- _GOAL OF THE EXERCISE_
The lines needed are those below that contain the word "after"; copy each one.

━━━━━━━━━━━━━━━━

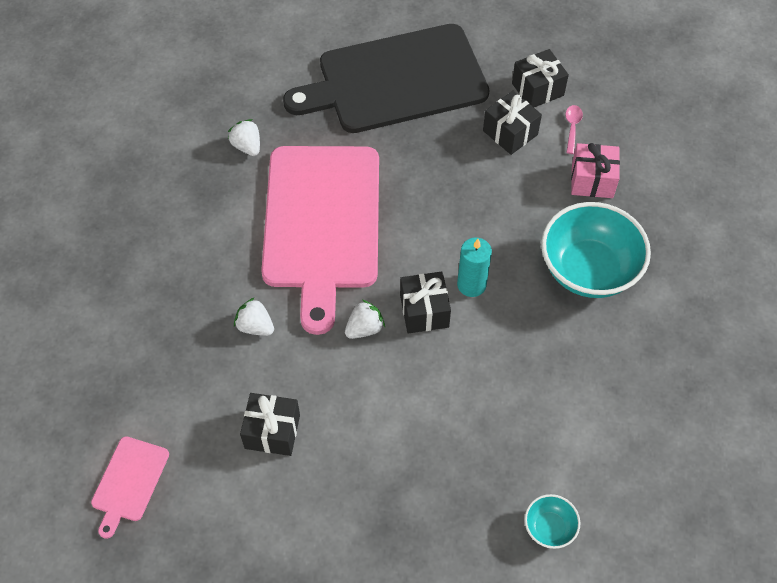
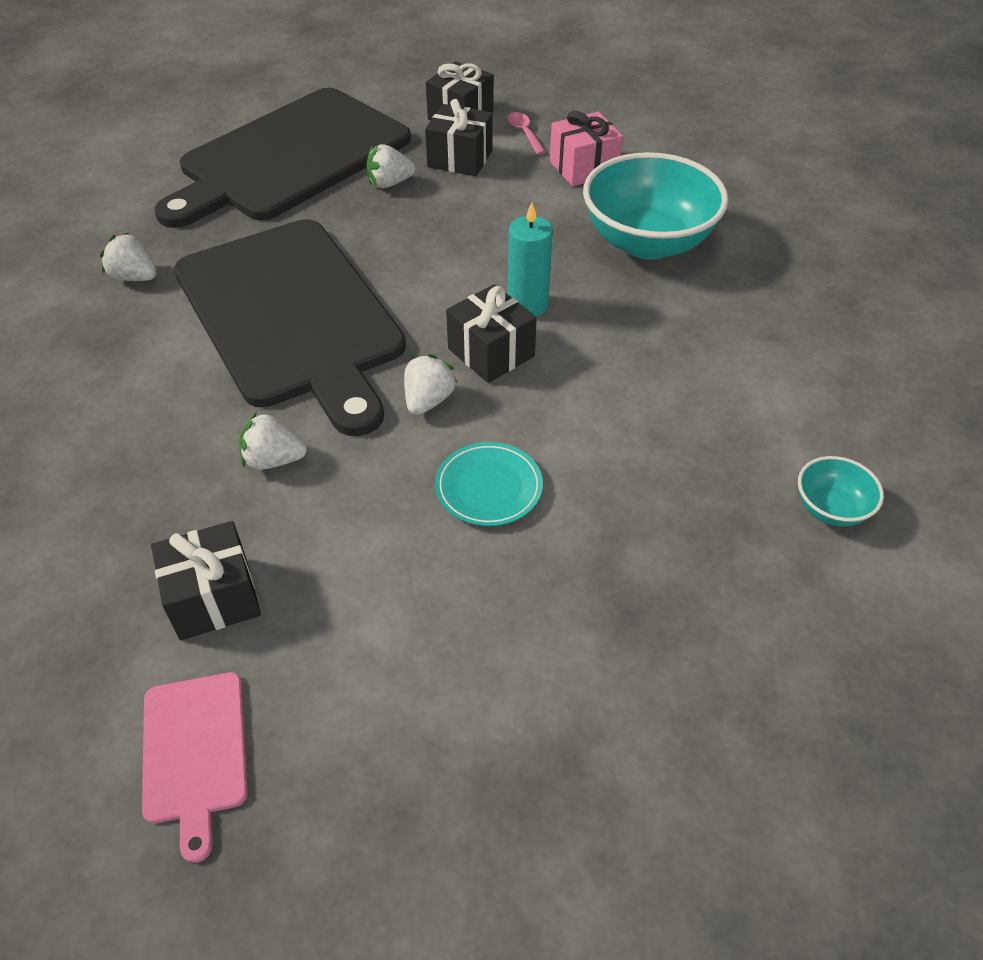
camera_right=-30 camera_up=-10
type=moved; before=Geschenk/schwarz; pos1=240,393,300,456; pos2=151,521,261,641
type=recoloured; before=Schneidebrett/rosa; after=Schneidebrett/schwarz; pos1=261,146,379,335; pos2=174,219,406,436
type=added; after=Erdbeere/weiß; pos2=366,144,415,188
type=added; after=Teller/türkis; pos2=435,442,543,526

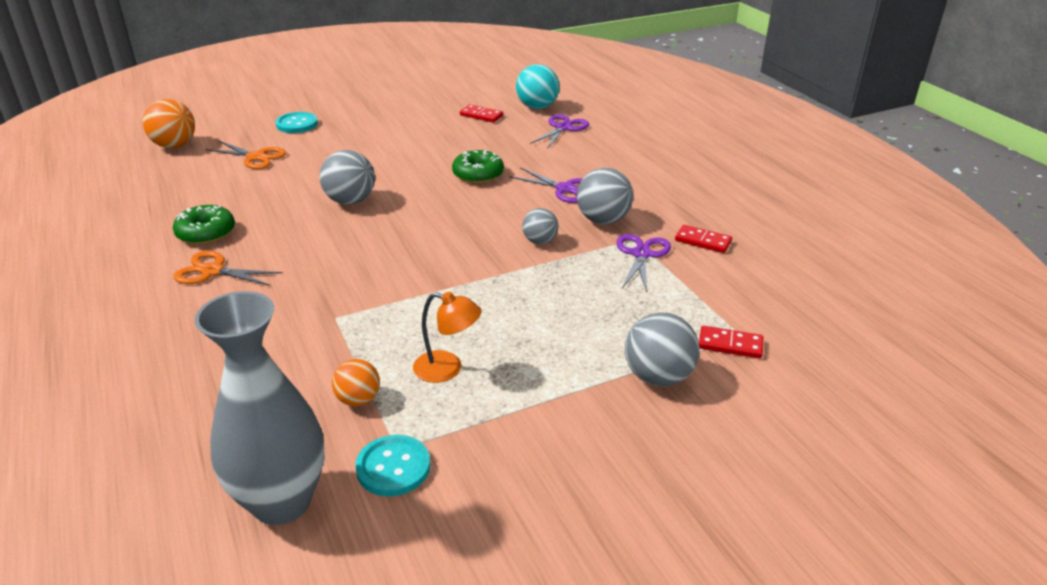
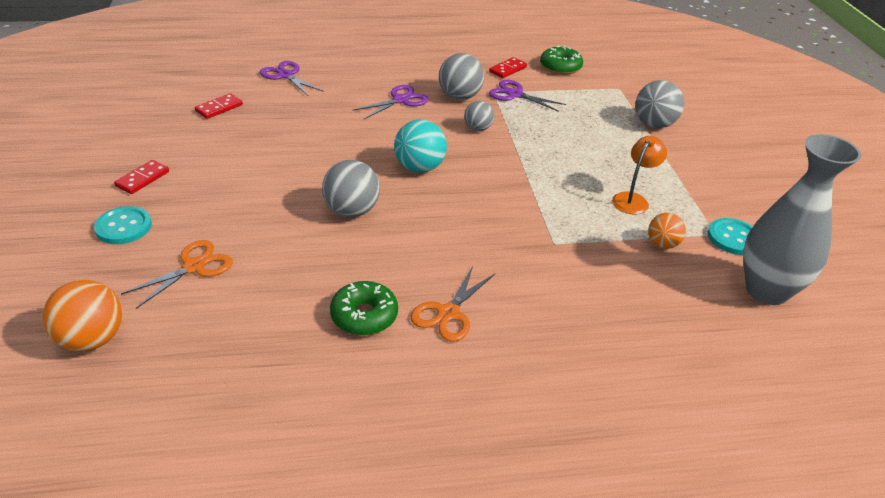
camera_right=-75 camera_up=5
type=moved; before=Donut/grün; pos1=452,150,504,184; pos2=540,46,583,75
type=moved; before=Ball/türkis; pos1=516,64,560,109; pos2=394,120,447,173
type=moved; before=Dominostein/rot; pos1=699,326,763,358; pos2=114,160,169,194

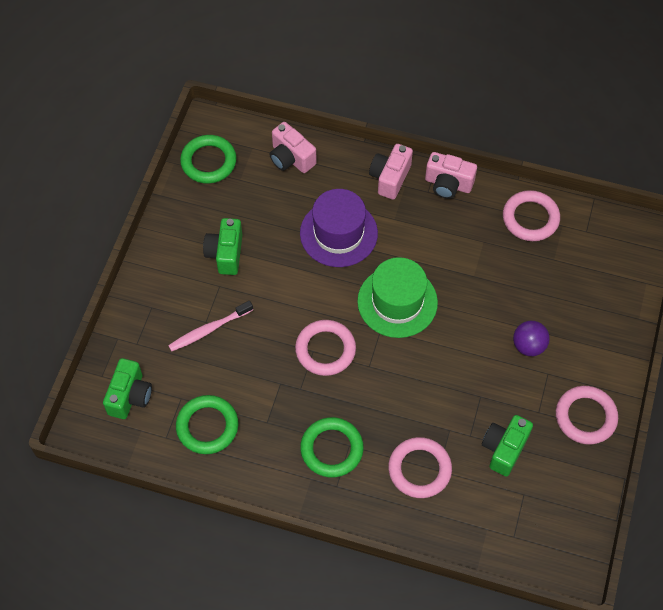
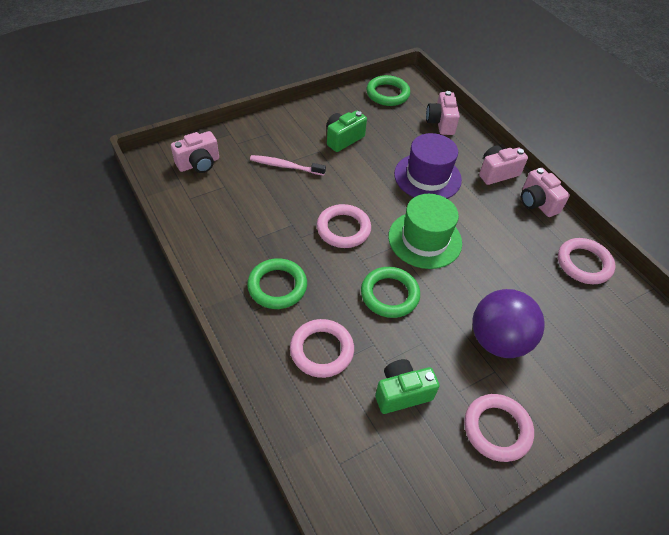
camera_right=40 camera_up=-10
type=recoloured; before=Kamera/grün; after=Kamera/rosa; pos1=103,358,152,419; pos2=171,131,219,173
type=moved; before=Ring/grün; pos1=176,395,238,454; pos2=361,267,420,318
type=resized; before=Ball/lila; pos1=513,321,550,356; pos2=472,289,545,358; scale=1.81

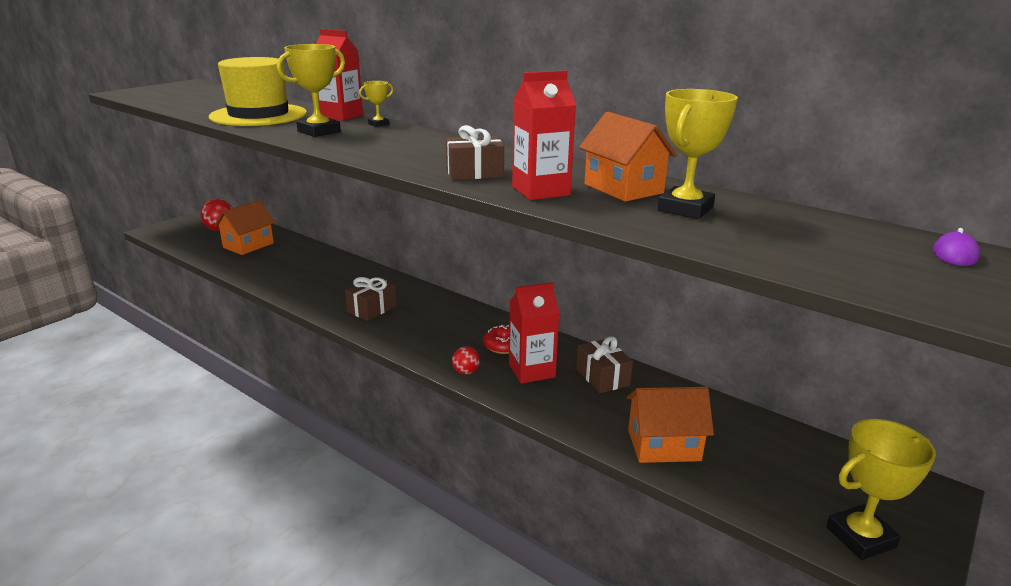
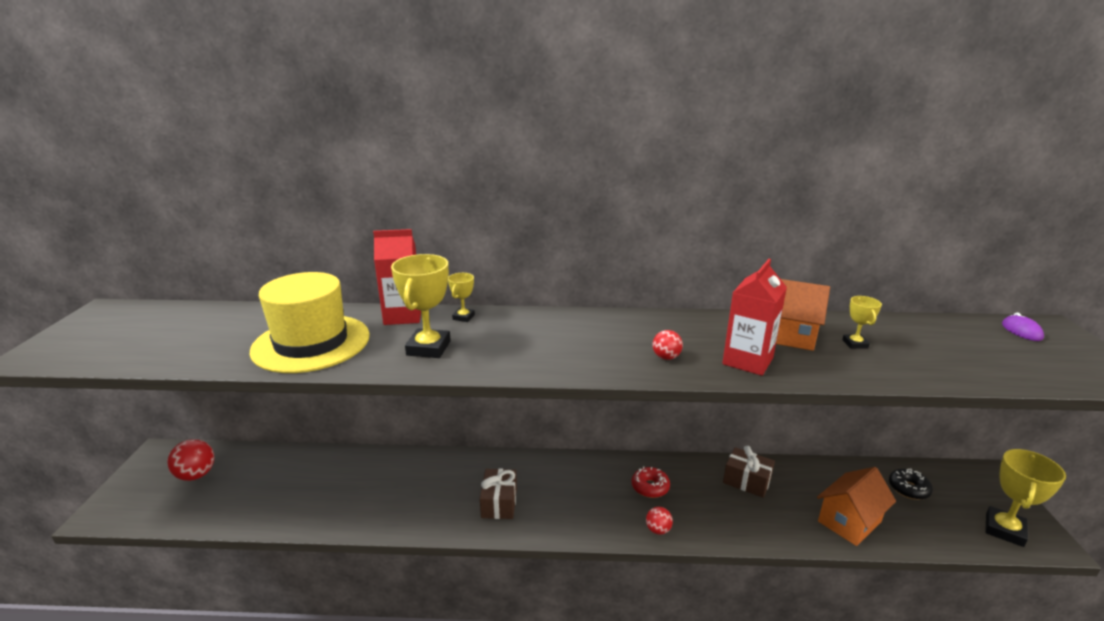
camera_right=-35 camera_up=0
type=removed; before=Haus/orange; pos1=214,200,275,255
type=replaced; before=Geschenk/braun; after=Ball/rot; pos1=446,125,504,180; pos2=652,330,683,360
type=removed; before=Getränkekarton/rot; pos1=509,282,560,384
type=resized; before=Pokal/gelb; pos1=658,89,738,219; pos2=842,296,882,349; scale=0.53
type=added; after=Donut/schwarz; pos2=889,468,933,500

━━━━━━━━━━━━━━━━

- _RESPONSE FOR THIS EXERCISE_
type=recoloured; before=Schneidebrett/rosa; after=Schneidebrett/schwarz; pos1=261,146,379,335; pos2=174,219,406,436
type=added; after=Erdbeere/weiß; pos2=366,144,415,188
type=added; after=Teller/türkis; pos2=435,442,543,526
type=recoloured; before=Kamera/grün; after=Kamera/rosa; pos1=103,358,152,419; pos2=171,131,219,173
type=replaced; before=Geschenk/braun; after=Ball/rot; pos1=446,125,504,180; pos2=652,330,683,360
type=added; after=Donut/schwarz; pos2=889,468,933,500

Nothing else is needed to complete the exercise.